▶ [Task requirements]
Using the listing below, give again exactly the lines from the line with "Highlight 'stroma'." to the line with "Give me SVG", inclusive, without the pictures.

▶ [Given data]
-- begin --
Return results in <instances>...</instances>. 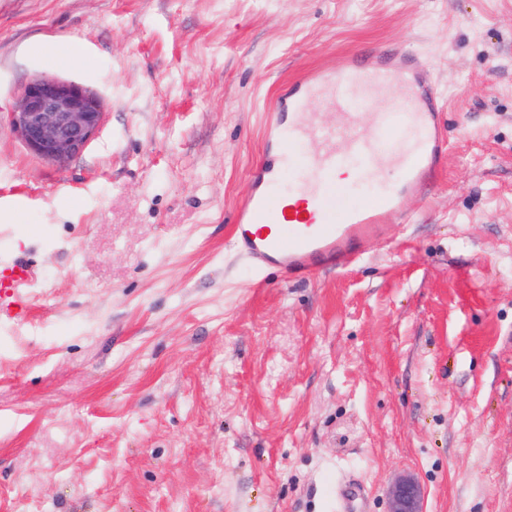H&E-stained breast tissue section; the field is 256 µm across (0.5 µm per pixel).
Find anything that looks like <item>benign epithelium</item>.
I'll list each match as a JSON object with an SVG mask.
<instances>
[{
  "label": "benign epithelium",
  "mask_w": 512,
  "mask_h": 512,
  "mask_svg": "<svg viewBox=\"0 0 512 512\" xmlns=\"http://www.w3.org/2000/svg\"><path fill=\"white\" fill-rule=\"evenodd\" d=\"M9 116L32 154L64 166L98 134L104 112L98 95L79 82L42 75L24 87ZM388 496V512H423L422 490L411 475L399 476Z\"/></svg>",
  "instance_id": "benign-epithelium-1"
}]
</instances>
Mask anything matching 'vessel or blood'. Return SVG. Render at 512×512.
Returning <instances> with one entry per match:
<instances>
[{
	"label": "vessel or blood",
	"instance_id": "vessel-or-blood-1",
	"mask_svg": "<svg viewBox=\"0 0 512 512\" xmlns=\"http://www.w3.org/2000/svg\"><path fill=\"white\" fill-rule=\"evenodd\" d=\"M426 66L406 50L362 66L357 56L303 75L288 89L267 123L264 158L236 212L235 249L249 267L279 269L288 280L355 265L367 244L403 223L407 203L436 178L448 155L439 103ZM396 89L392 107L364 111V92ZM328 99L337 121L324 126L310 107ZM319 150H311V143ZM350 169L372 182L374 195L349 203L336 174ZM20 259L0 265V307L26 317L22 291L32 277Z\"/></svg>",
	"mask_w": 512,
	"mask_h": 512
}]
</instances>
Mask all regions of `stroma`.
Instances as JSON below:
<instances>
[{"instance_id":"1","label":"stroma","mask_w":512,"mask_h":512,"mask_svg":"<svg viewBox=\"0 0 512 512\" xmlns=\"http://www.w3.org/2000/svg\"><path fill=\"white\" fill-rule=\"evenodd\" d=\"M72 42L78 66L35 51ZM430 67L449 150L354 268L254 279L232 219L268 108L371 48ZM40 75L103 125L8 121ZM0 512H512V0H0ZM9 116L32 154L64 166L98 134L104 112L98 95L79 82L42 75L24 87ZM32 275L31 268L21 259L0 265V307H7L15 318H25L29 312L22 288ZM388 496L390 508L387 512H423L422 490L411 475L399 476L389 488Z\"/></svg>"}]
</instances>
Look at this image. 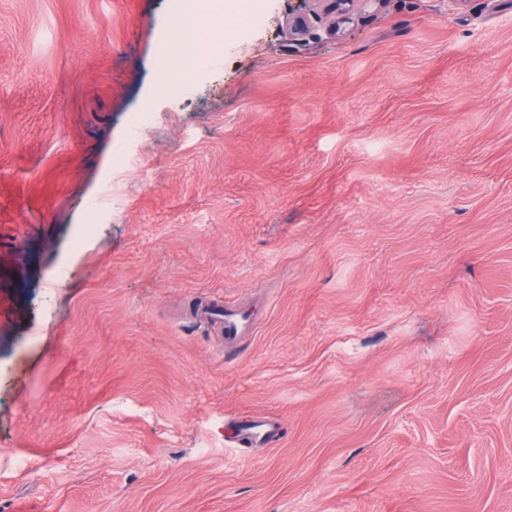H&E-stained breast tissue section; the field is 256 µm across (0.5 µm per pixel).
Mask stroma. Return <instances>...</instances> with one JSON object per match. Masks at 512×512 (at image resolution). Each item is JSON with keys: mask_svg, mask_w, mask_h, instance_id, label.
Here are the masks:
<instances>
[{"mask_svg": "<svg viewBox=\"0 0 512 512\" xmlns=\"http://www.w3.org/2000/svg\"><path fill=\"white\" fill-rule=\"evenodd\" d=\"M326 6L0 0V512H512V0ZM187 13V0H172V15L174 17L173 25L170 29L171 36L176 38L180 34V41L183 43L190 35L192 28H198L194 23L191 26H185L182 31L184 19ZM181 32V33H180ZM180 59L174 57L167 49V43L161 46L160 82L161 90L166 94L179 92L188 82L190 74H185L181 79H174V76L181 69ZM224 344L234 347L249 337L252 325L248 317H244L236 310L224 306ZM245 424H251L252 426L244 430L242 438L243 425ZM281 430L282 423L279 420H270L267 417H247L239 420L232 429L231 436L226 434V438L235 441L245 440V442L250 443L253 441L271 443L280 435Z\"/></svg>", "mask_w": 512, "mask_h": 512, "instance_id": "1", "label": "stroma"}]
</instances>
-- end --
-- begin --
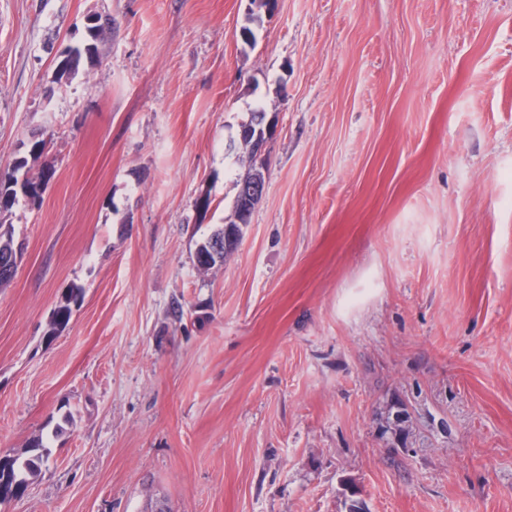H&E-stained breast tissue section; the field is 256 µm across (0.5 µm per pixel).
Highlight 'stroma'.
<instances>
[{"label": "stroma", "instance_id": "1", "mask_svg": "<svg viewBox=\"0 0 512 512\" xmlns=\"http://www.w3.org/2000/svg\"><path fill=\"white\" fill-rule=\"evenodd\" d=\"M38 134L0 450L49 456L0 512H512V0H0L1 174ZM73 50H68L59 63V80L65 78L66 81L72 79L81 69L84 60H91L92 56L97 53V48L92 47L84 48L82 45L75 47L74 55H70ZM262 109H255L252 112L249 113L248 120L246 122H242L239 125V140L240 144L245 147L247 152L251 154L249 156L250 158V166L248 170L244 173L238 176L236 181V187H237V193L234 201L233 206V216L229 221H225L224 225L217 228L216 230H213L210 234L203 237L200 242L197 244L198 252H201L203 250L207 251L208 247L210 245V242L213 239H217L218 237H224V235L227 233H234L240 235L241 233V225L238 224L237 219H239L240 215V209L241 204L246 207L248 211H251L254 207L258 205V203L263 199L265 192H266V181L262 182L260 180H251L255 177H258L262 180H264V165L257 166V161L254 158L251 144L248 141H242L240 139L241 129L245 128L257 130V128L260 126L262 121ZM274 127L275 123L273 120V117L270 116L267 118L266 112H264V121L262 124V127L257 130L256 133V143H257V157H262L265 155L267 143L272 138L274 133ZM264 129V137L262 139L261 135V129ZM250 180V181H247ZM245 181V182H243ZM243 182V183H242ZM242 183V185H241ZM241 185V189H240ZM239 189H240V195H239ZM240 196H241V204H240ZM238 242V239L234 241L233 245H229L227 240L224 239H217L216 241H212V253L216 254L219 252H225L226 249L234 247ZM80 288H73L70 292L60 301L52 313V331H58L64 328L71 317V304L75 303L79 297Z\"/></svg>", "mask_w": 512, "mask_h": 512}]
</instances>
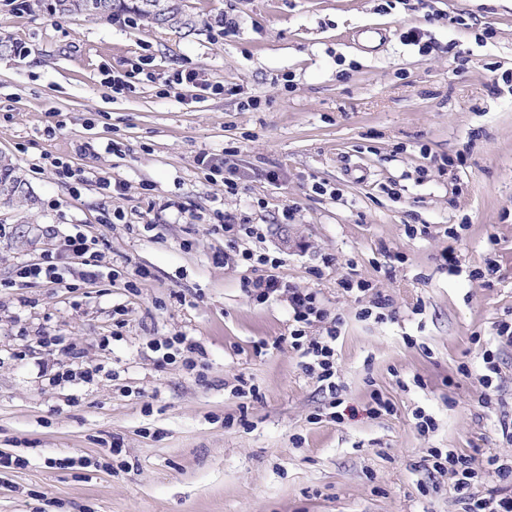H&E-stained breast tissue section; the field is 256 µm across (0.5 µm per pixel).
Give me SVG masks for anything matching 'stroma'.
-- end --
▶ [Exercise output]
Highlight 'stroma'.
<instances>
[{"label": "stroma", "instance_id": "1", "mask_svg": "<svg viewBox=\"0 0 512 512\" xmlns=\"http://www.w3.org/2000/svg\"><path fill=\"white\" fill-rule=\"evenodd\" d=\"M38 134L0 450L49 456L0 512H512V0H0L1 174ZM73 50H68L59 63V80L65 78L66 81L72 79L81 69L84 60H91L92 56L97 53V48L92 47L84 48L82 45L75 47L74 55H70ZM262 109H255L252 112L249 113L248 120L246 122H242L239 125V140L240 144L245 147L247 152L251 154L249 156L250 158V166L248 170L244 173L238 176L236 181V187H237V193L234 201L233 206V216L229 221H225L224 225L217 228L216 230H213L210 234L203 237L200 242L197 244L198 252H201L203 250L207 251L208 247L210 245V242L213 239H217L218 237H224V235L227 233H234L240 235L241 233V225L238 224L237 219H239L240 215V209L241 204L246 207L248 211H251L254 207L258 205V203L263 199L265 192H266V181L262 182L260 180H251L255 177H258L262 180H264V165L257 166V161L254 158L251 144L248 141H242L240 139L241 129L245 128L257 130V128L260 126L262 121ZM274 127L275 123L273 120V117L270 116L267 118L266 112H264V121L262 124V127L257 130L256 133V143H257V157H262L265 155L267 143L272 138L274 133ZM264 129V137L262 139L261 135V129ZM250 180V181H247ZM245 181V182H243ZM243 182V183H242ZM242 183V185H241ZM241 185V189H240ZM239 189H240V195H239ZM240 196H241V204H240ZM238 242V239L234 241L233 245H229L227 240L224 239H217L216 241H212V253L216 254L219 252H225L226 249L234 247ZM80 288H73L70 292L60 301L52 313V331H58L64 328L71 317V304L75 303L79 297Z\"/></svg>", "mask_w": 512, "mask_h": 512}]
</instances>
H&E-stained breast tissue section; the field is 256 µm across (0.5 µm per pixel).
Give me SVG masks for anything matching 'stroma'.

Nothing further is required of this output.